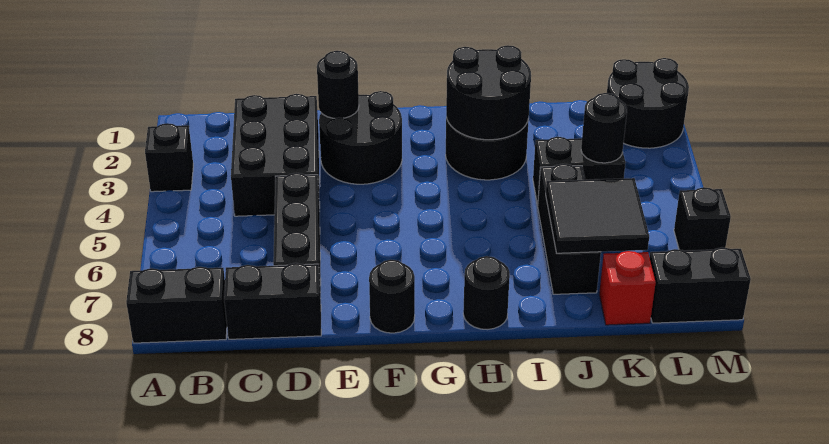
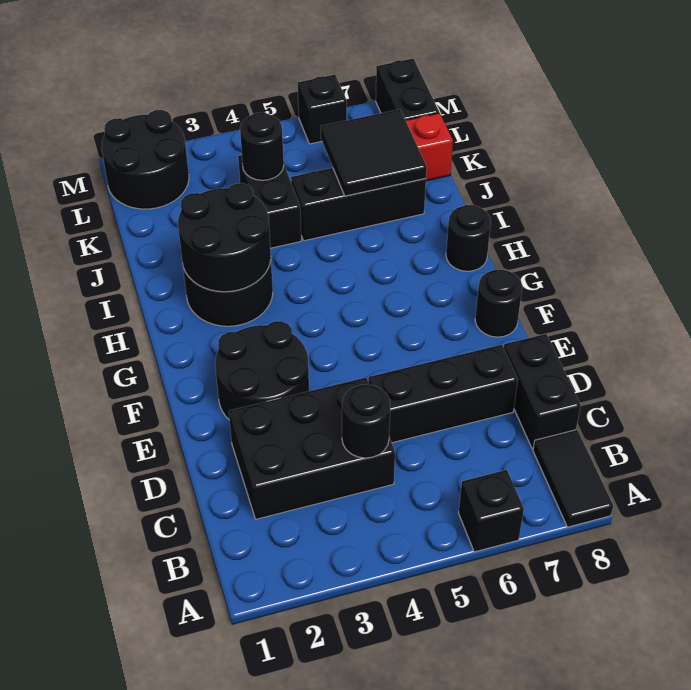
black brick A3 level 1 -> black brick A6 level 1
black brick A8:B8 level 1 -> black tile A8:B8 level 1
black round brick E2 level 2 -> black round brick C4 level 2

··········

Task details:
Repeat exactly, and only, the lines from the one containing "black brick A8:B8" through the last line above.

Result below:
black brick A8:B8 level 1 -> black tile A8:B8 level 1
black round brick E2 level 2 -> black round brick C4 level 2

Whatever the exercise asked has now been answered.